About this exercise :: Find the lines holding the string "none" in the data, then copy all of them.

Top of Records for processing

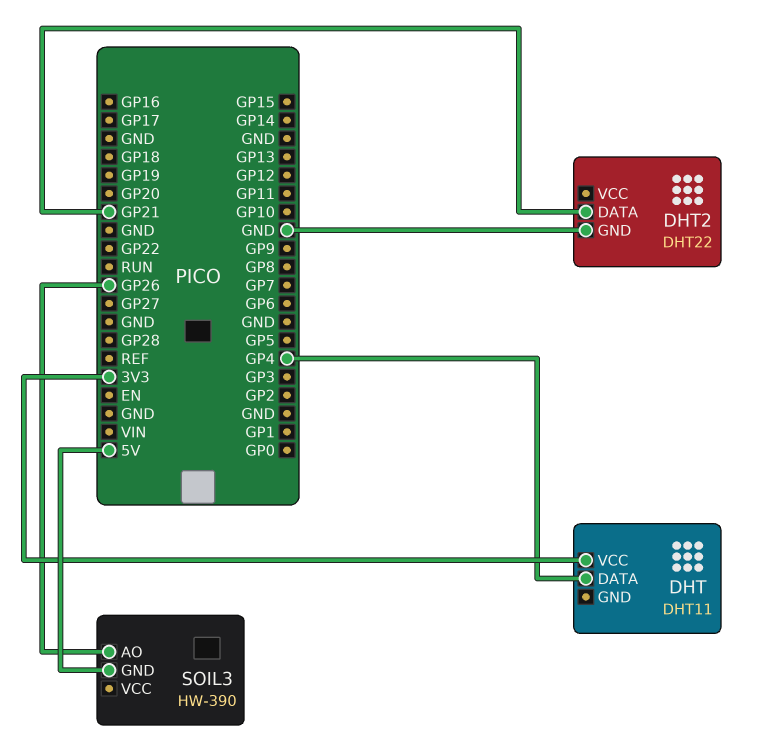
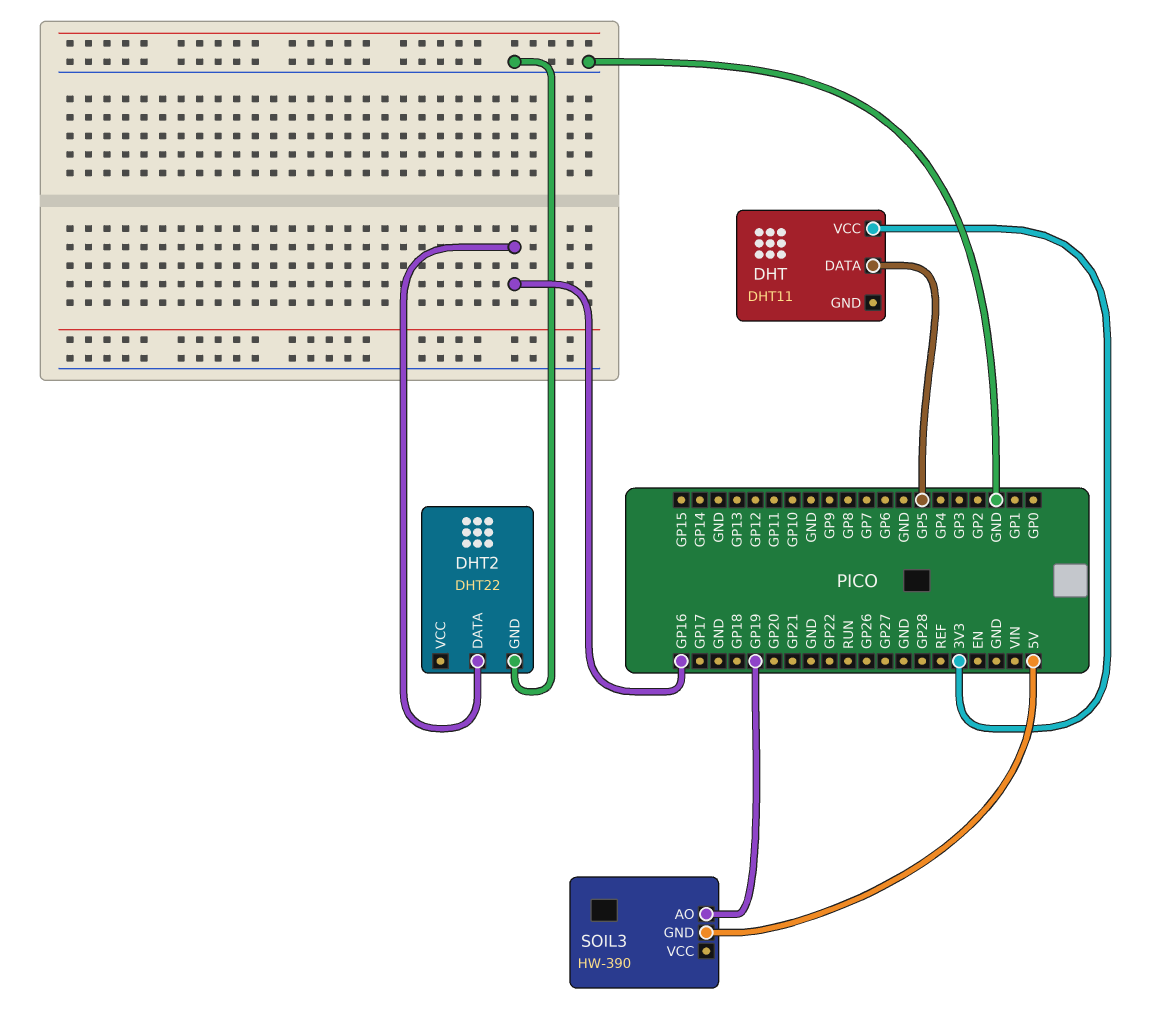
DHT pin DATA: GP4 -> GP5
DHT2 pin DATA: GP21 -> GP16
SOIL3 pin AO: GP26 -> GP19

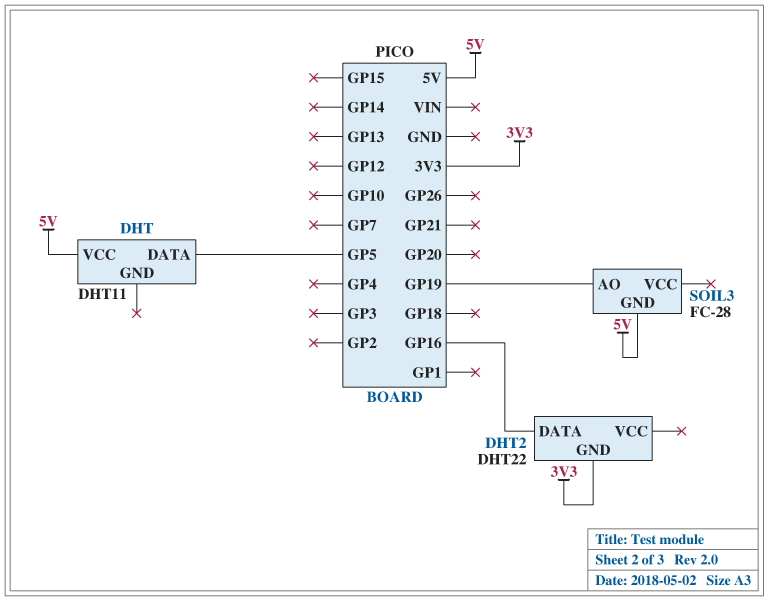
DHT pin VCC: 3V3 -> 5V
DHT2 pin GND: GND -> 3V3
SOIL3: HW-390 -> FC-28

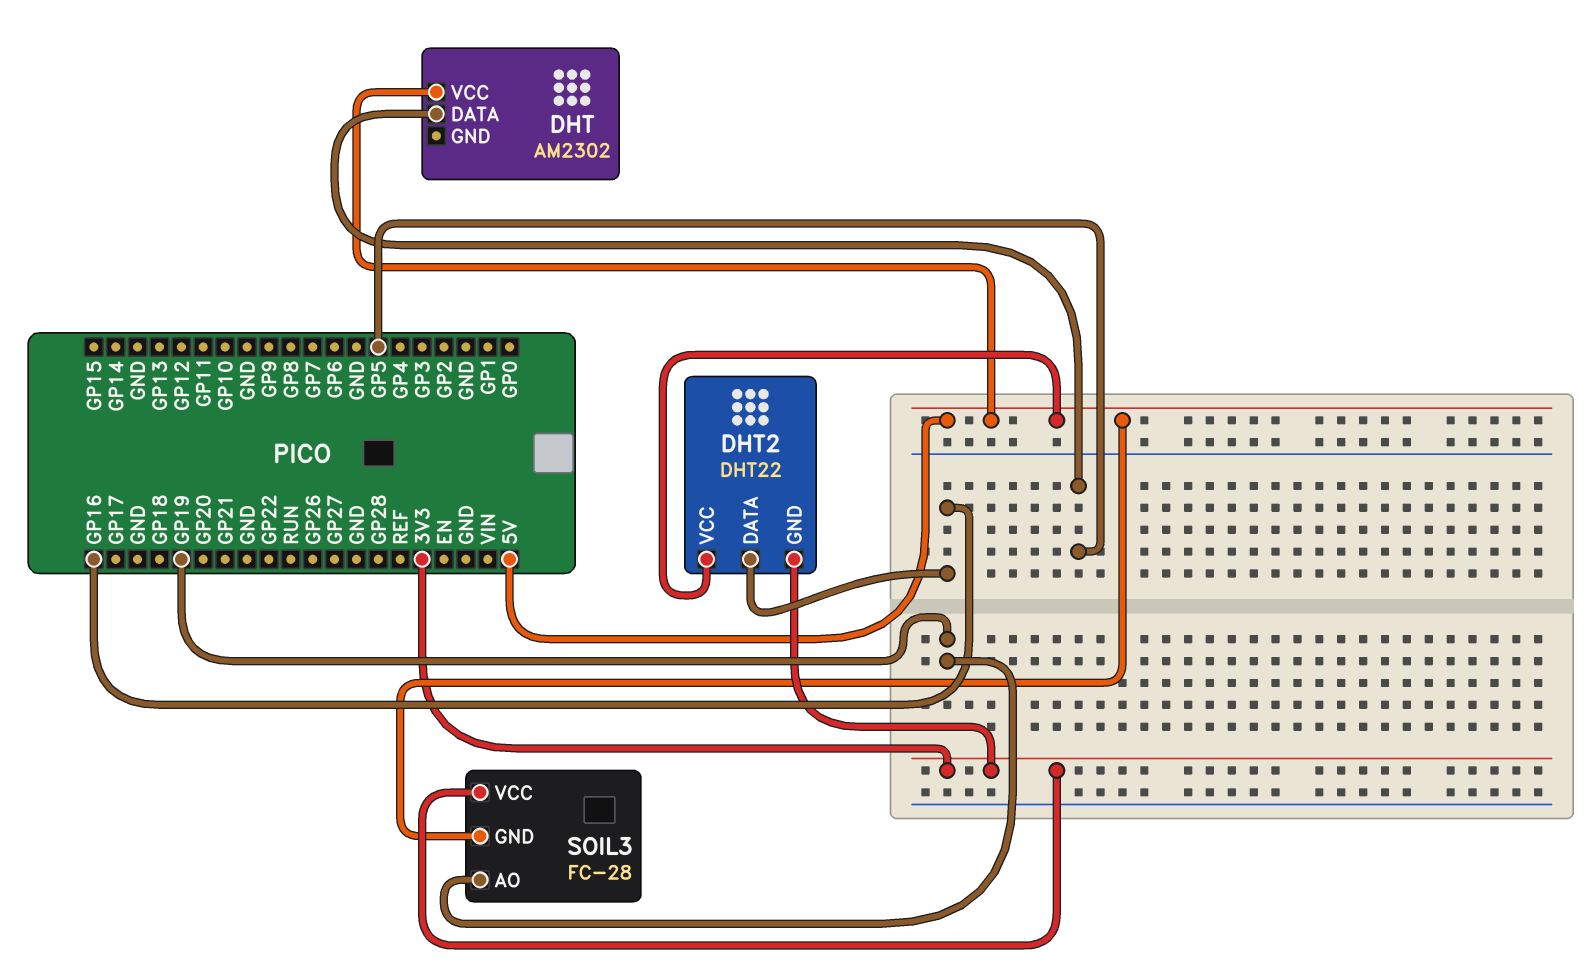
DHT: DHT11 -> AM2302
DHT2 pin VCC: none -> 5V
SOIL3 pin VCC: none -> 3V3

Bottom of Records for processing

The answer ::
DHT2 pin VCC: none -> 5V
SOIL3 pin VCC: none -> 3V3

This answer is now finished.